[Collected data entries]
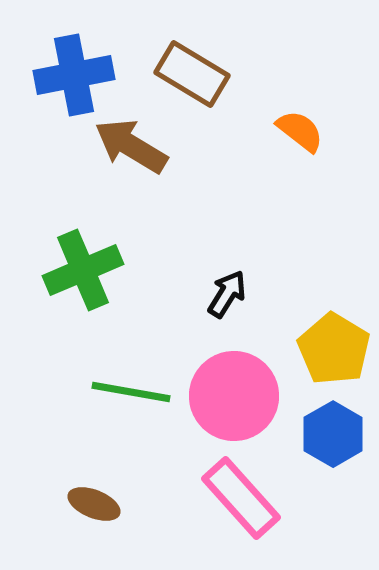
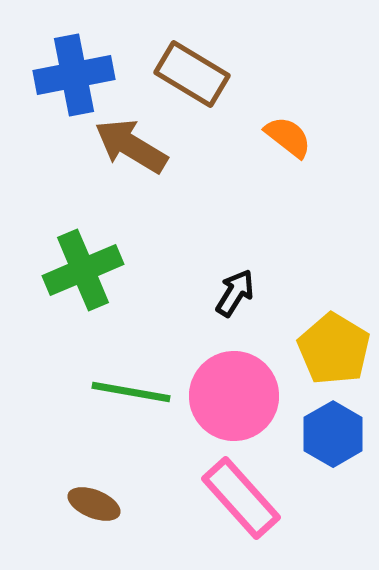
orange semicircle: moved 12 px left, 6 px down
black arrow: moved 8 px right, 1 px up
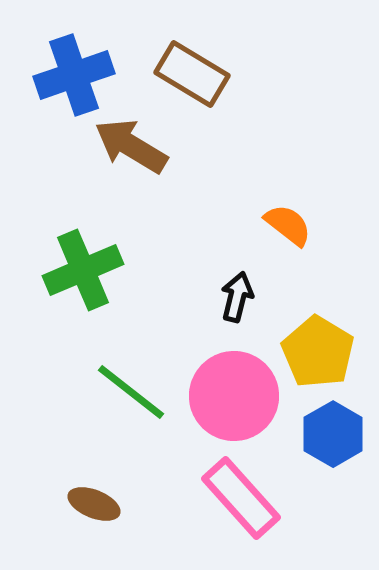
blue cross: rotated 8 degrees counterclockwise
orange semicircle: moved 88 px down
black arrow: moved 2 px right, 4 px down; rotated 18 degrees counterclockwise
yellow pentagon: moved 16 px left, 3 px down
green line: rotated 28 degrees clockwise
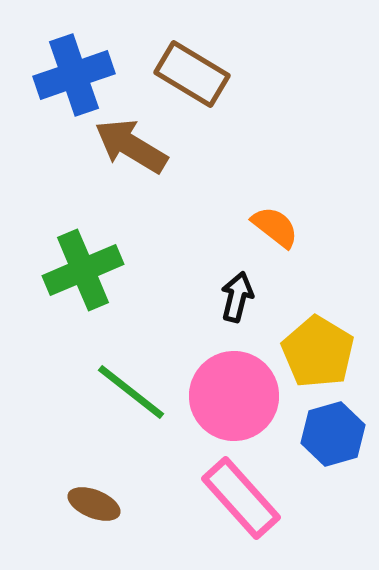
orange semicircle: moved 13 px left, 2 px down
blue hexagon: rotated 14 degrees clockwise
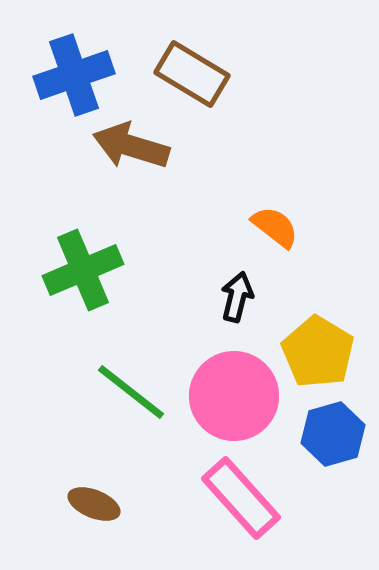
brown arrow: rotated 14 degrees counterclockwise
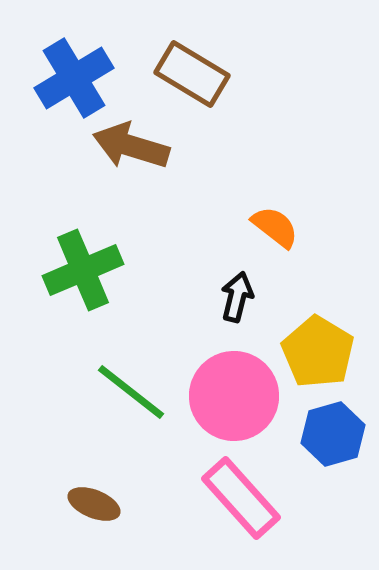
blue cross: moved 3 px down; rotated 12 degrees counterclockwise
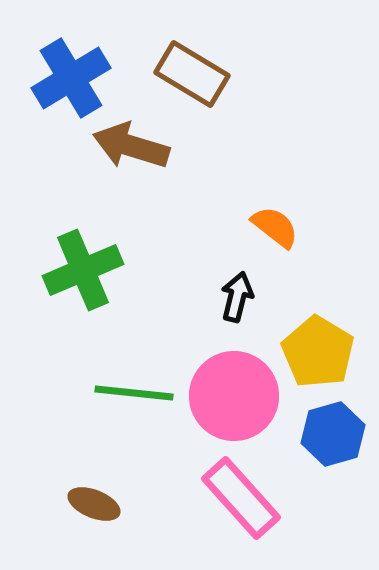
blue cross: moved 3 px left
green line: moved 3 px right, 1 px down; rotated 32 degrees counterclockwise
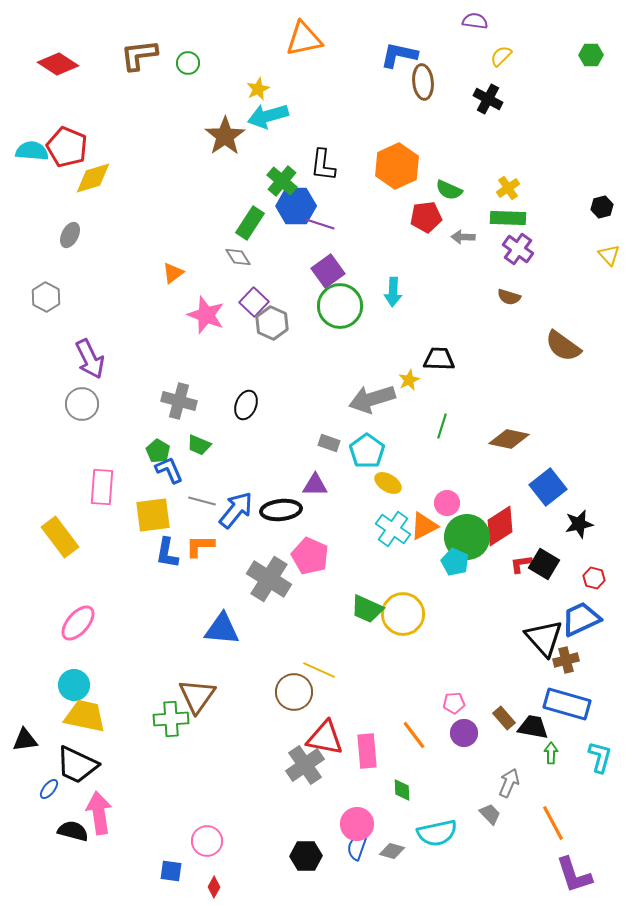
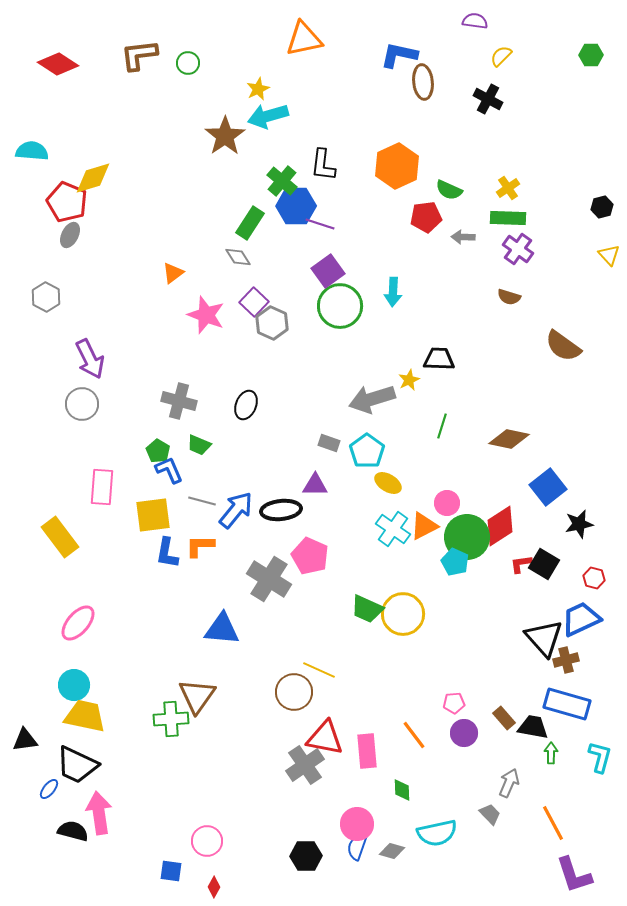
red pentagon at (67, 147): moved 55 px down
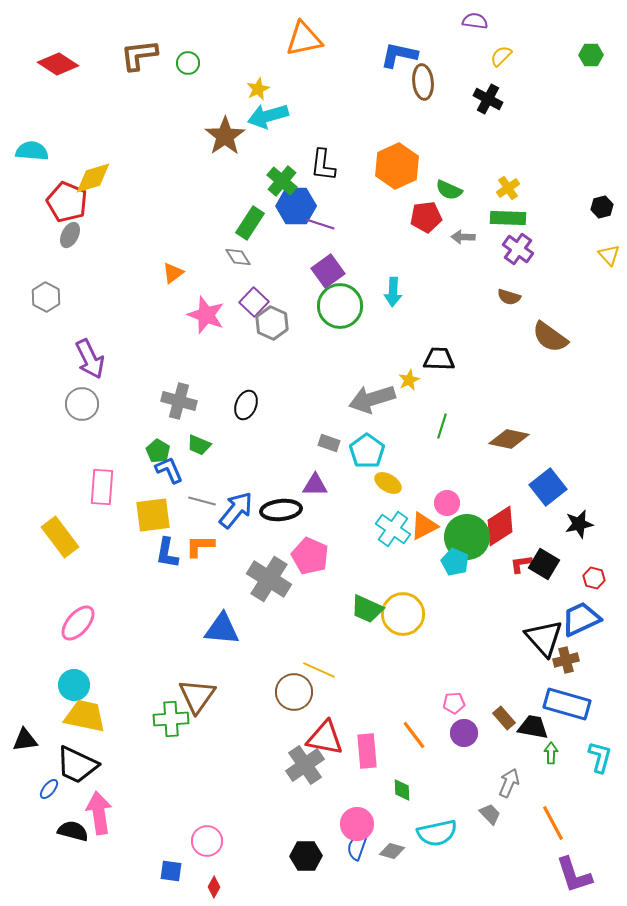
brown semicircle at (563, 346): moved 13 px left, 9 px up
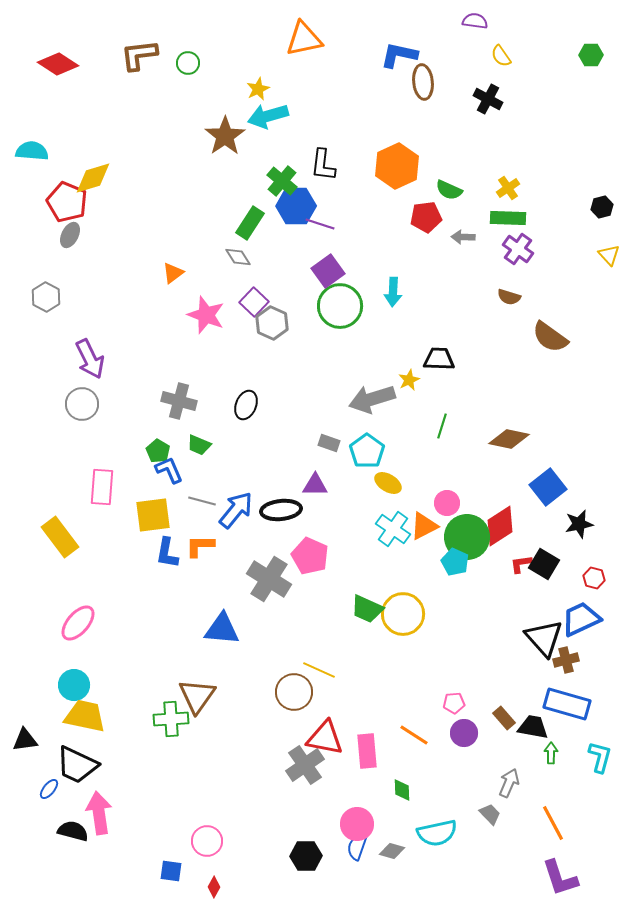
yellow semicircle at (501, 56): rotated 80 degrees counterclockwise
orange line at (414, 735): rotated 20 degrees counterclockwise
purple L-shape at (574, 875): moved 14 px left, 3 px down
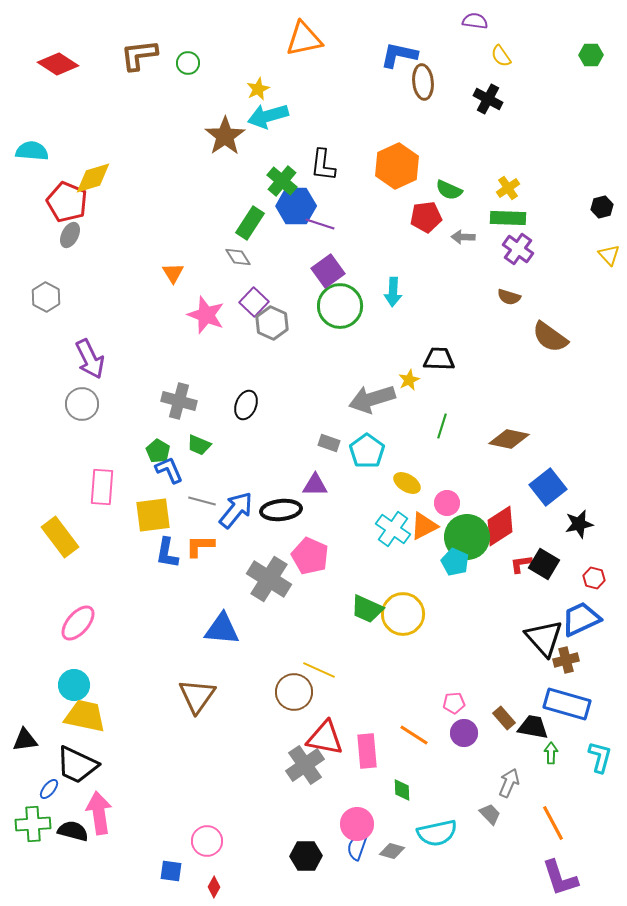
orange triangle at (173, 273): rotated 25 degrees counterclockwise
yellow ellipse at (388, 483): moved 19 px right
green cross at (171, 719): moved 138 px left, 105 px down
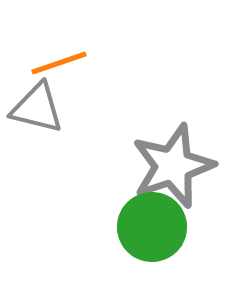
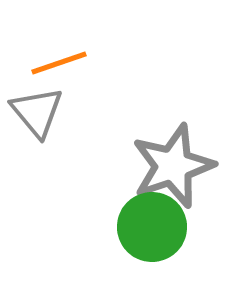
gray triangle: moved 4 px down; rotated 36 degrees clockwise
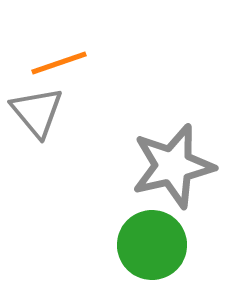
gray star: rotated 6 degrees clockwise
green circle: moved 18 px down
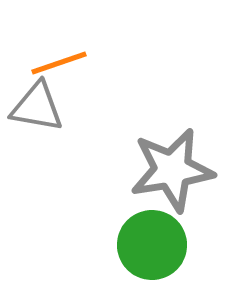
gray triangle: moved 5 px up; rotated 40 degrees counterclockwise
gray star: moved 1 px left, 4 px down; rotated 4 degrees clockwise
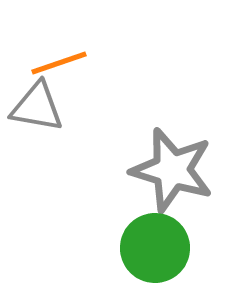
gray star: rotated 26 degrees clockwise
green circle: moved 3 px right, 3 px down
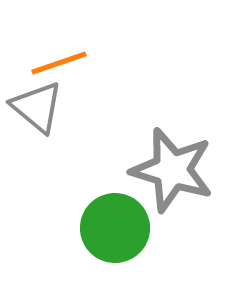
gray triangle: rotated 30 degrees clockwise
green circle: moved 40 px left, 20 px up
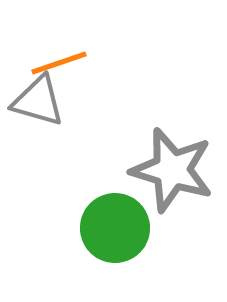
gray triangle: moved 1 px right, 6 px up; rotated 24 degrees counterclockwise
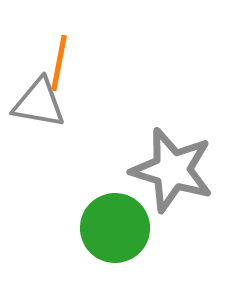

## THE PROBLEM:
Copy out the lines of the data above, from the line that contains "gray star: rotated 6 degrees clockwise" through the line that contains "green circle: moved 40 px left, 20 px up", including both of those lines. Omit the picture lines from your copy.

## EXERCISE OUTPUT:
gray star: rotated 6 degrees clockwise
green circle: moved 18 px down
gray triangle: moved 5 px up; rotated 40 degrees counterclockwise
gray star: moved 1 px left, 4 px down; rotated 4 degrees clockwise
gray star: rotated 26 degrees clockwise
green circle: moved 3 px right, 3 px down
gray triangle: rotated 30 degrees clockwise
green circle: moved 40 px left, 20 px up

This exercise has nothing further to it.